__What to work on__. Reproduce the records that follow without alteration, apart from removing the pictures.

__Material shown__.
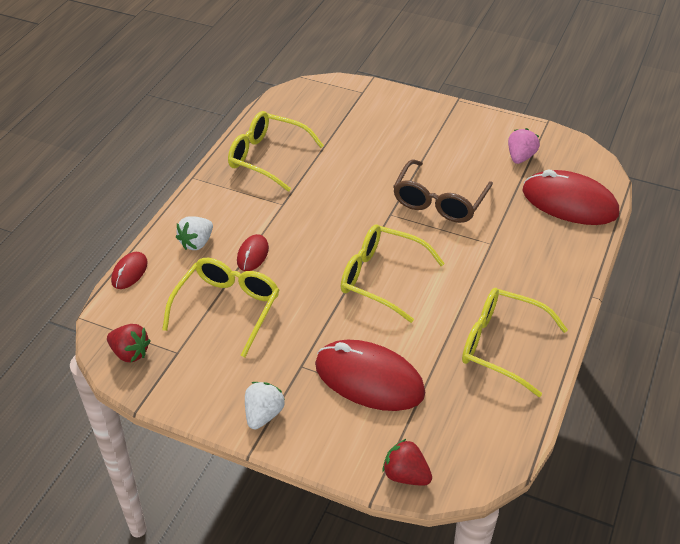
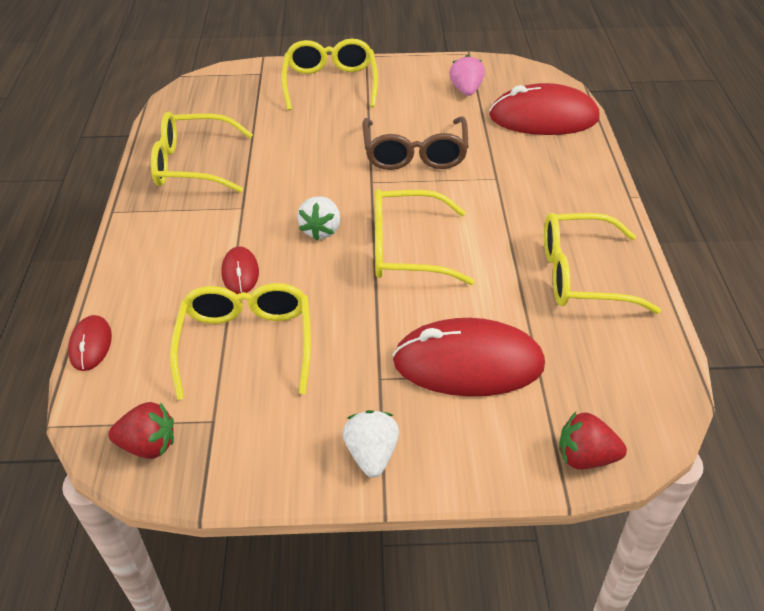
camera: 25 degrees left, 0 degrees up
(196, 243) = (161, 282): white strawberry -> white strawberry (321, 230)
(411, 118) = (330, 84): none -> yellow glasses

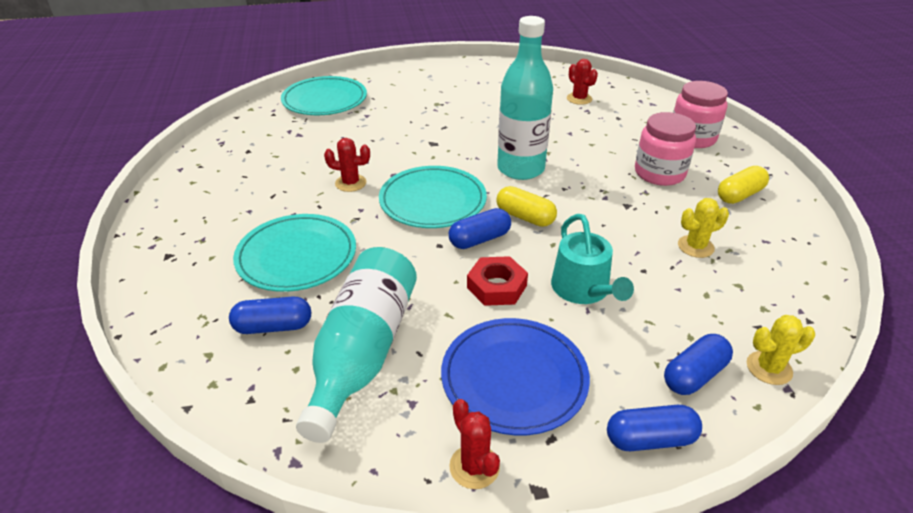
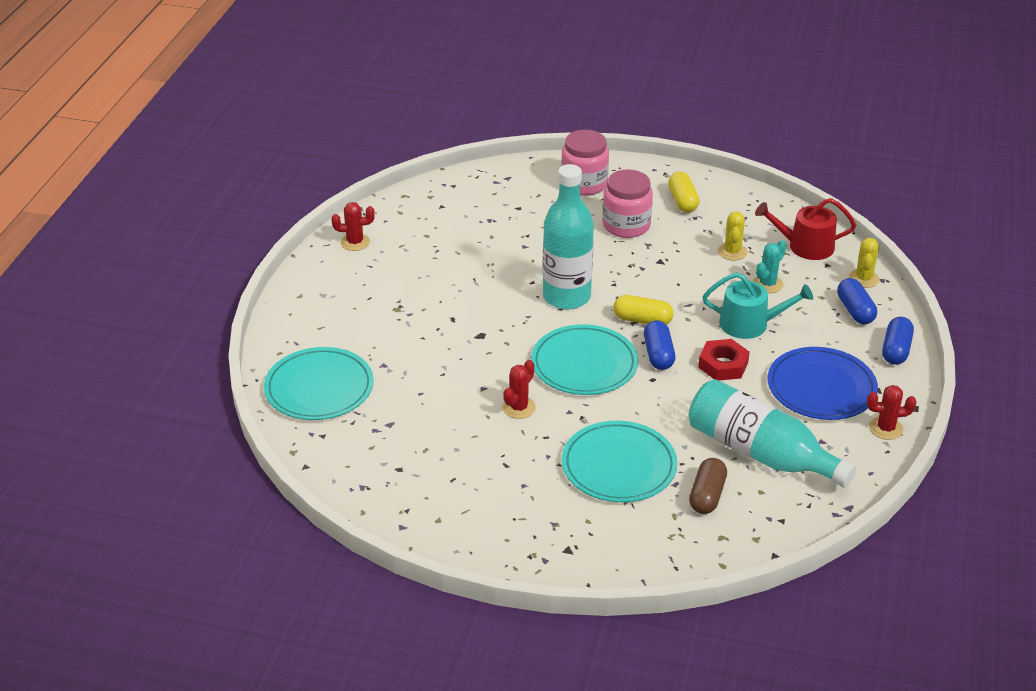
camera: 65 degrees left, 0 degrees up
(273, 327) = (707, 495): blue capsule -> brown capsule
(525, 217) = (642, 320): yellow capsule -> yellow capsule turned 45 degrees clockwise
(579, 99) = (463, 215): red cactus -> red cactus (355, 242)
(667, 286) = (767, 284): none -> turquoise cactus
(771, 299) = (805, 246): none -> red watering can

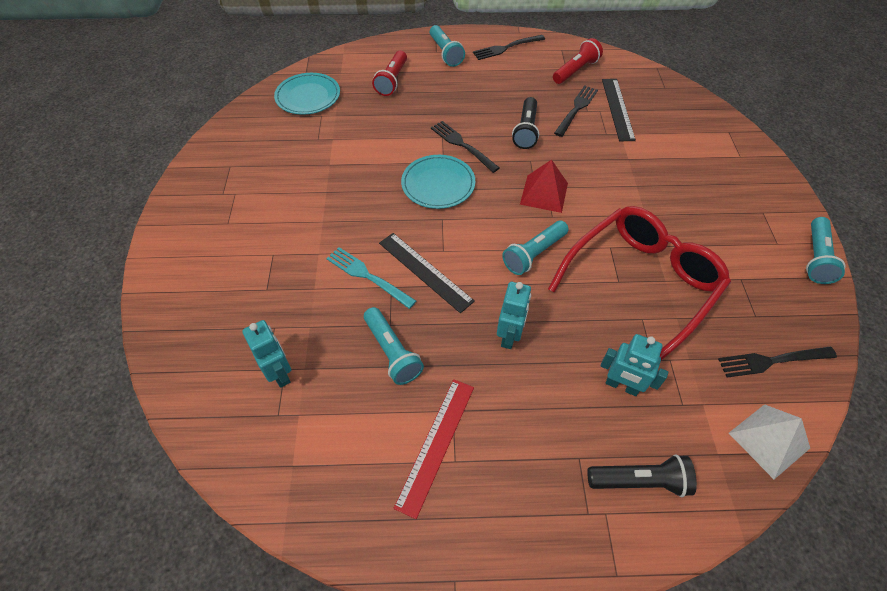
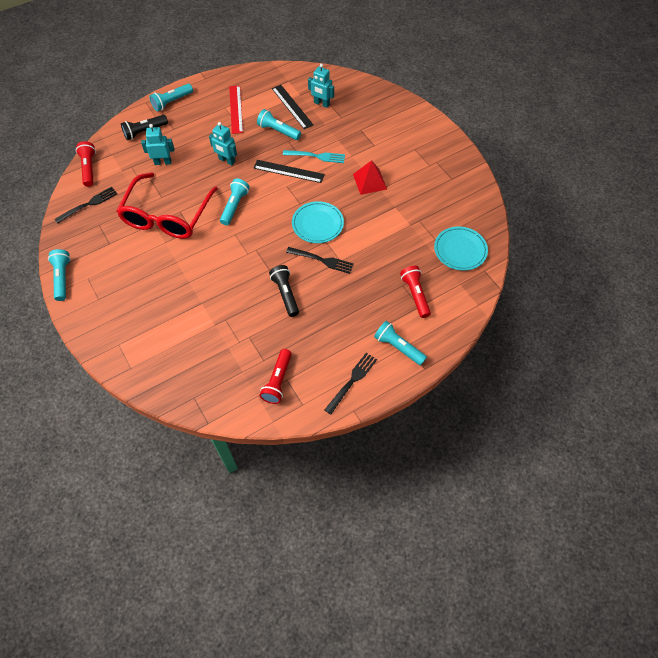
camera: 150 degrees right, 5 degrees up
(509, 335) = (226, 160): turquoise robot -> turquoise robot turned 45 degrees counterclockwise
(544, 193) = (247, 248): red pyramid -> red pyramid (369, 181)
(557, 541) = (172, 102): none -> turquoise flashlight
(576, 109) = (258, 334): black fork -> none
(617, 109) = (225, 350): black ruler -> black ruler (292, 106)
(768, 440) = (89, 168): white pyramid -> red flashlight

__Output for this exercise__.
camera: 25 degrees left, 0 degrees up
(196, 243) = (161, 282): white strawberry -> white strawberry (321, 230)
(411, 118) = (330, 84): none -> yellow glasses

camera: 65 degrees left, 0 degrees up
(273, 327) = (707, 495): blue capsule -> brown capsule
(525, 217) = (642, 320): yellow capsule -> yellow capsule turned 45 degrees clockwise
(579, 99) = (463, 215): red cactus -> red cactus (355, 242)
(667, 286) = (767, 284): none -> turquoise cactus
(771, 299) = (805, 246): none -> red watering can

camera: 150 degrees right, 5 degrees up
(509, 335) = (226, 160): turquoise robot -> turquoise robot turned 45 degrees counterclockwise
(544, 193) = (247, 248): red pyramid -> red pyramid (369, 181)
(557, 541) = (172, 102): none -> turquoise flashlight
(576, 109) = (258, 334): black fork -> none
(617, 109) = (225, 350): black ruler -> black ruler (292, 106)
(768, 440) = (89, 168): white pyramid -> red flashlight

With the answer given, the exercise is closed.